* The request: Copy every line of the records below without alteration, leaving out the pictures.

* Provided records:

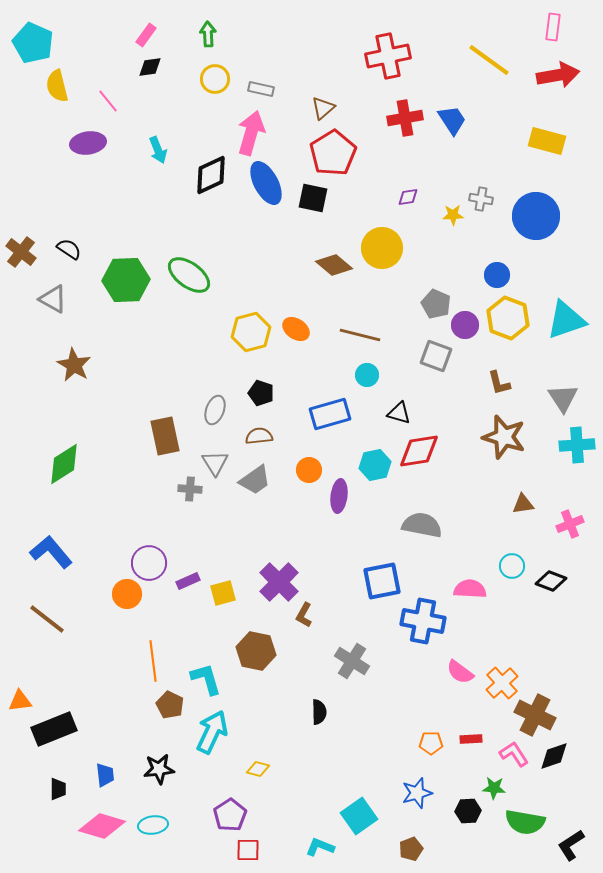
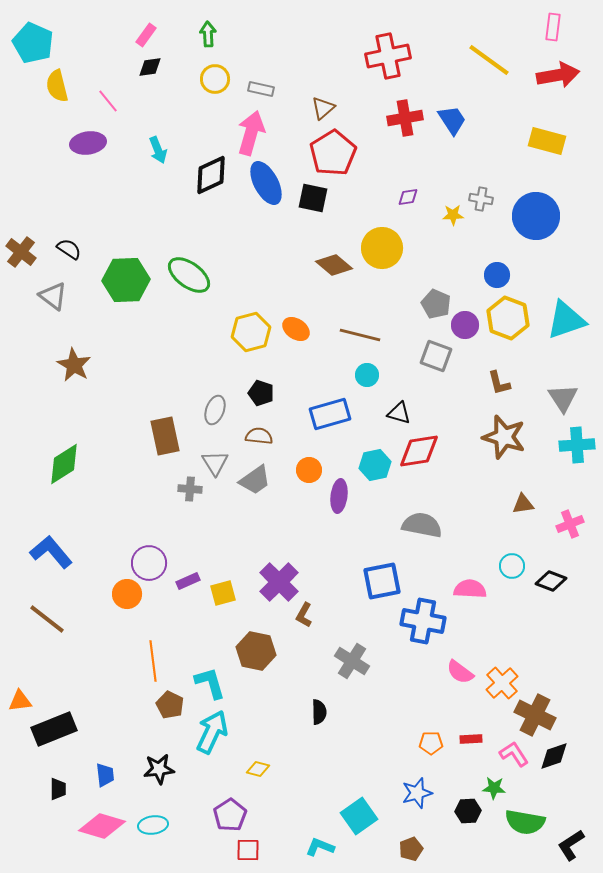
gray triangle at (53, 299): moved 3 px up; rotated 8 degrees clockwise
brown semicircle at (259, 436): rotated 12 degrees clockwise
cyan L-shape at (206, 679): moved 4 px right, 4 px down
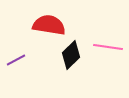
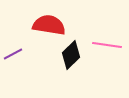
pink line: moved 1 px left, 2 px up
purple line: moved 3 px left, 6 px up
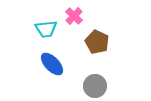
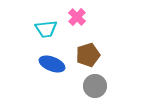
pink cross: moved 3 px right, 1 px down
brown pentagon: moved 9 px left, 13 px down; rotated 30 degrees clockwise
blue ellipse: rotated 25 degrees counterclockwise
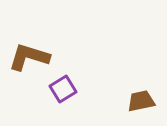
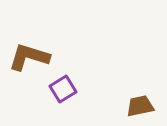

* Result:
gray triangle at (53, 299): moved 3 px up; rotated 8 degrees clockwise
brown semicircle at (259, 436): rotated 12 degrees clockwise
cyan L-shape at (206, 679): moved 4 px right, 4 px down
pink line: moved 1 px left, 2 px up
purple line: moved 3 px left, 6 px up
pink cross: moved 3 px right, 1 px down
brown pentagon: moved 9 px left, 13 px down; rotated 30 degrees clockwise
blue ellipse: rotated 25 degrees counterclockwise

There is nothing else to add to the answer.